Extracted material:
*** Block opens ***

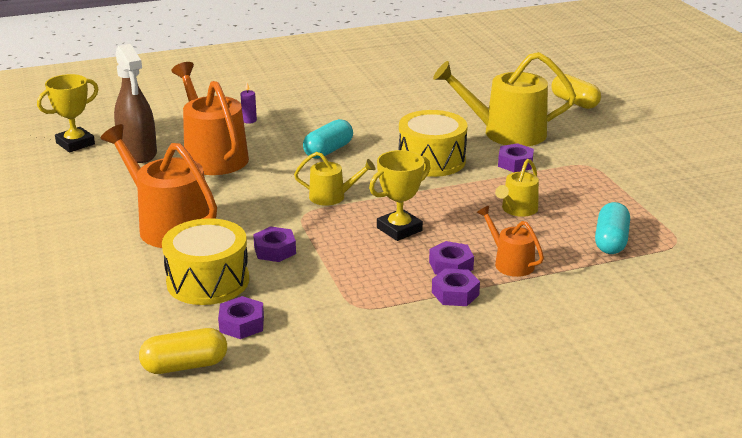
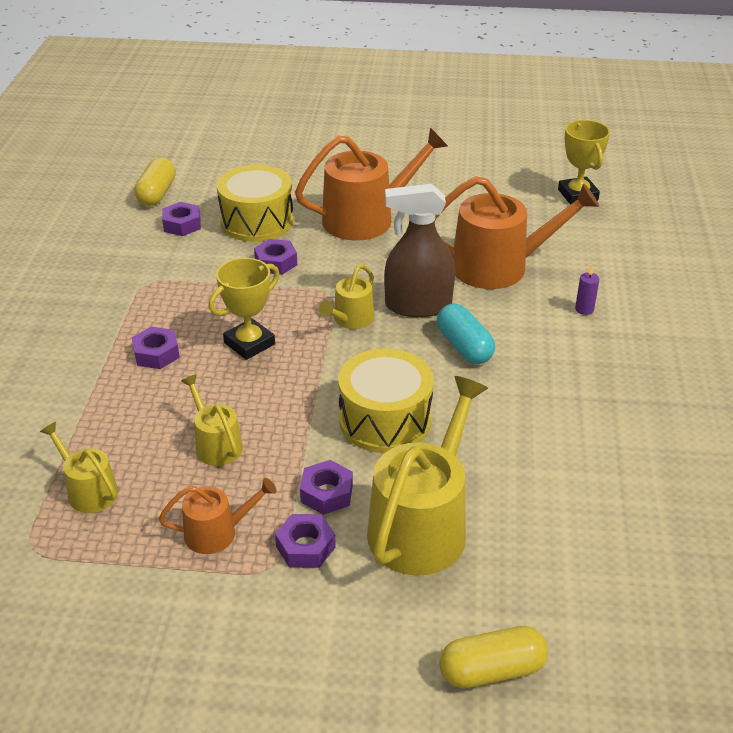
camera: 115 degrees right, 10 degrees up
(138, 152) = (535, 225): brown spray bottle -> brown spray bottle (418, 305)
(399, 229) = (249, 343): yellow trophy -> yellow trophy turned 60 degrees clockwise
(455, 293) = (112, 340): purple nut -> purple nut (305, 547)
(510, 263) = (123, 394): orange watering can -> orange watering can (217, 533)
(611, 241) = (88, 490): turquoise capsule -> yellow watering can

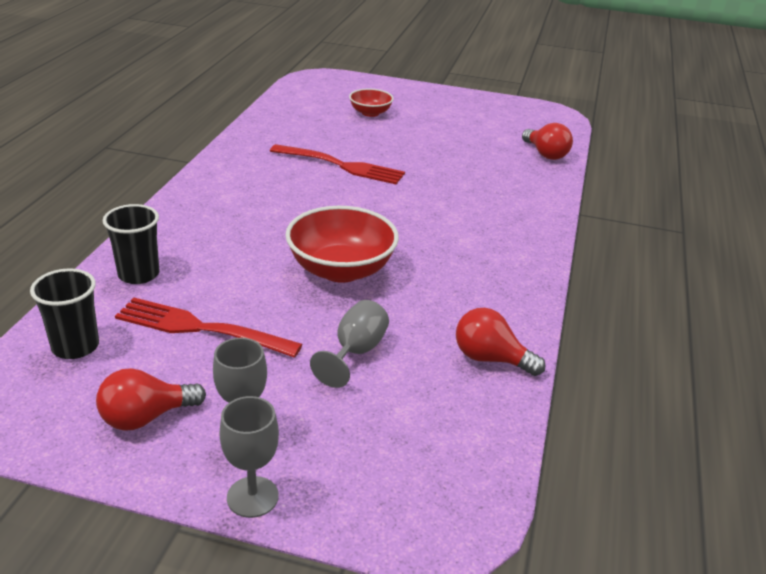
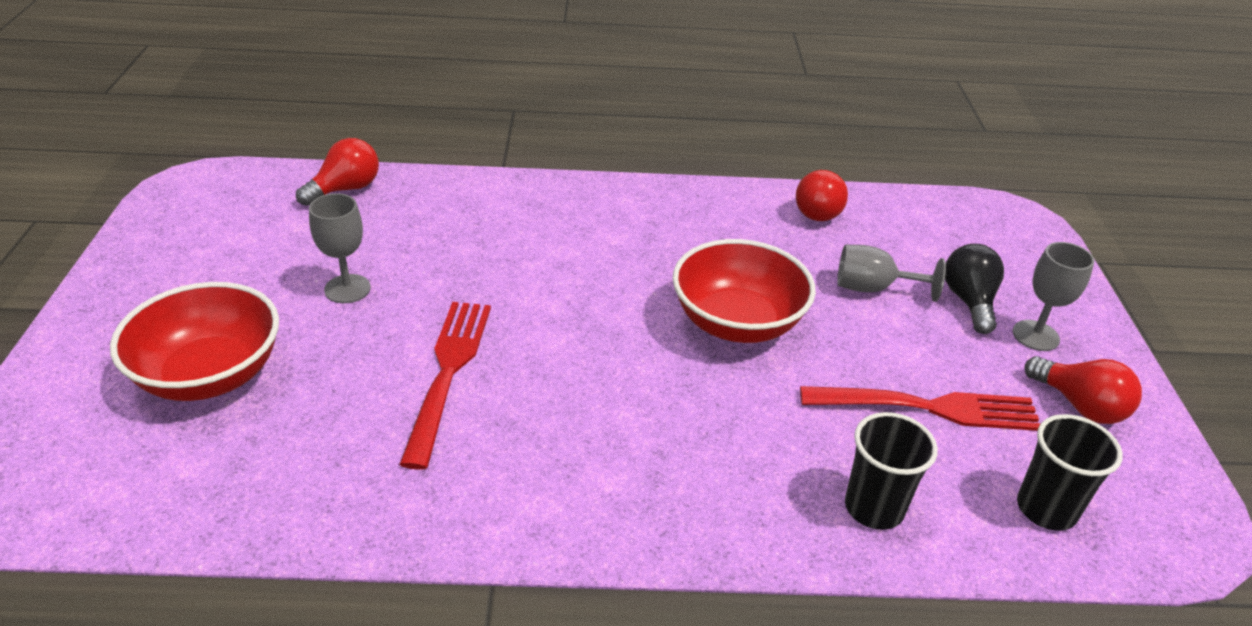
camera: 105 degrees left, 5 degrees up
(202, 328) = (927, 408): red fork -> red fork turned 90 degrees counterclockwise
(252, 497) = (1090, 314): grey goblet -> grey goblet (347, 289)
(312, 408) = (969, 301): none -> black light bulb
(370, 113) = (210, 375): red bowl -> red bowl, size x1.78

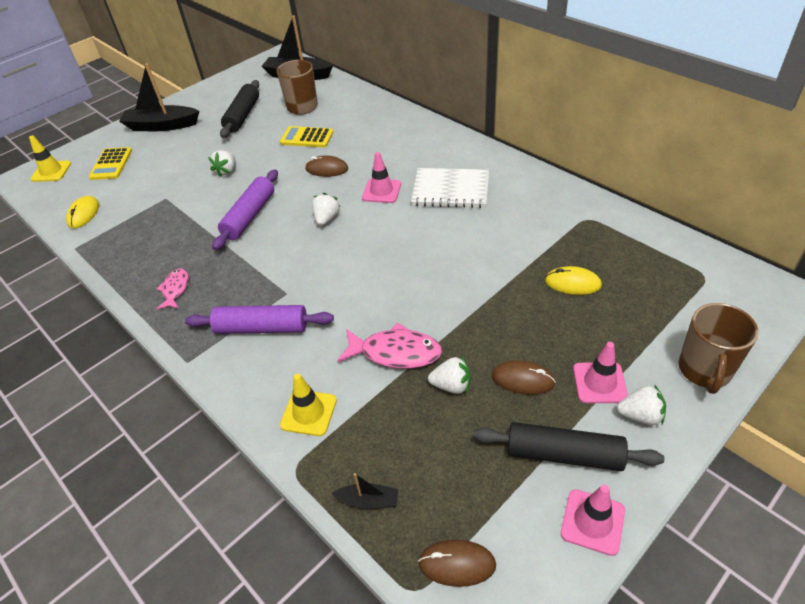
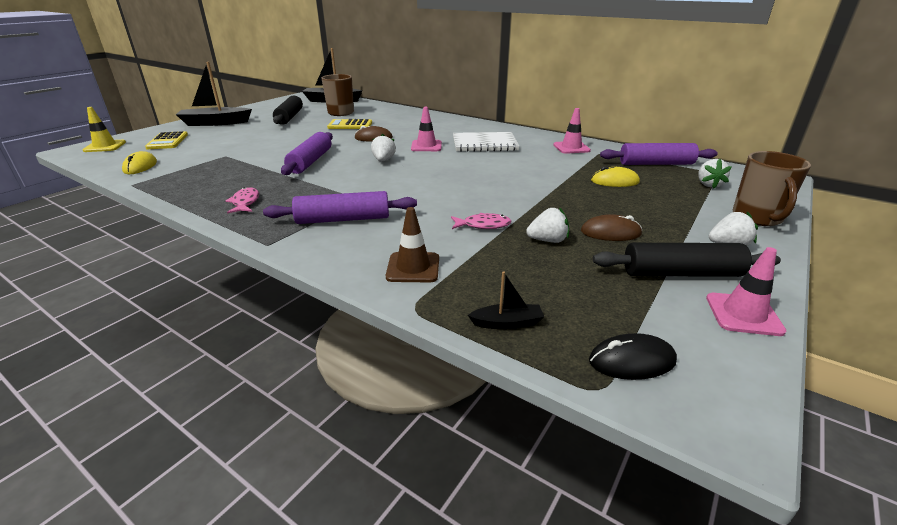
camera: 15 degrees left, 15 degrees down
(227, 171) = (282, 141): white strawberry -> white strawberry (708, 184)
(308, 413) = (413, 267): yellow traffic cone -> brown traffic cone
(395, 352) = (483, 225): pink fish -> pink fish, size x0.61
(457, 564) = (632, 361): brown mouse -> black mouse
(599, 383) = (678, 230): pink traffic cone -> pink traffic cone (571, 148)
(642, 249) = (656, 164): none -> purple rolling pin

*** Block closes ***
*** Block opens ***

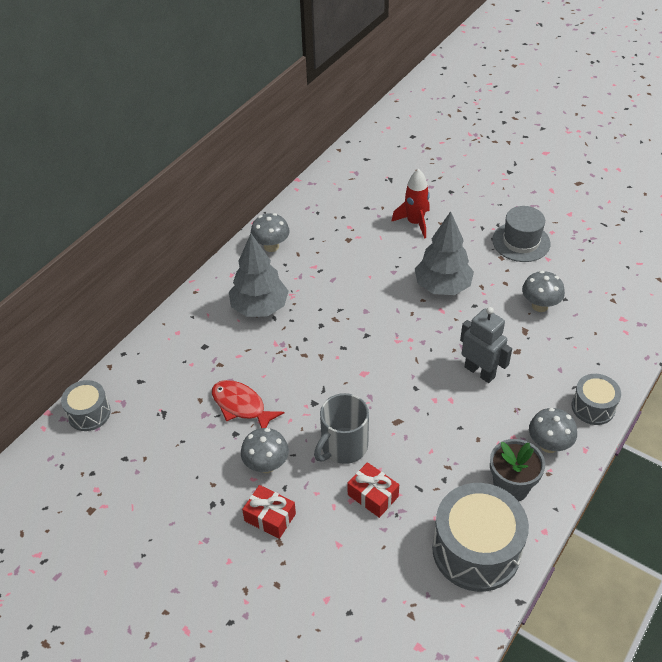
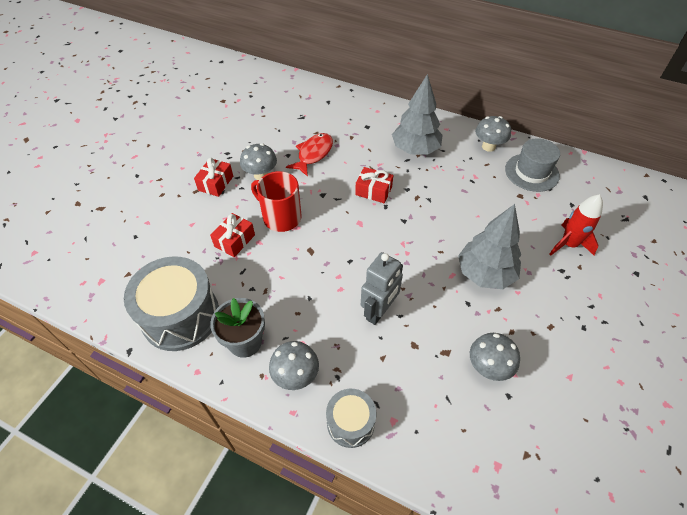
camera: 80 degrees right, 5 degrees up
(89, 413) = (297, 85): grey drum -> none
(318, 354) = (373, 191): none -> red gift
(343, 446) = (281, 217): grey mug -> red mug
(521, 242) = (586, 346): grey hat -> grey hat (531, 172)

*** Block closes ***

What the task requires: Word for word, restate the lines above from the one with "(510, 263) = (123, 394): orange" through the one with "(599, 383) = (678, 230): pink", keeping both ends and dropping the pictures.

Result:
(510, 263) = (123, 394): orange watering can -> orange watering can (217, 533)
(611, 241) = (88, 490): turquoise capsule -> yellow watering can

camera: 105 degrees left, 5 degrees up
(202, 328) = (927, 408): red fork -> red fork turned 90 degrees counterclockwise
(252, 497) = (1090, 314): grey goblet -> grey goblet (347, 289)
(312, 408) = (969, 301): none -> black light bulb
(370, 113) = (210, 375): red bowl -> red bowl, size x1.78

camera: 15 degrees left, 15 degrees down
(227, 171) = (282, 141): white strawberry -> white strawberry (708, 184)
(308, 413) = (413, 267): yellow traffic cone -> brown traffic cone
(395, 352) = (483, 225): pink fish -> pink fish, size x0.61
(457, 564) = (632, 361): brown mouse -> black mouse
(599, 383) = (678, 230): pink traffic cone -> pink traffic cone (571, 148)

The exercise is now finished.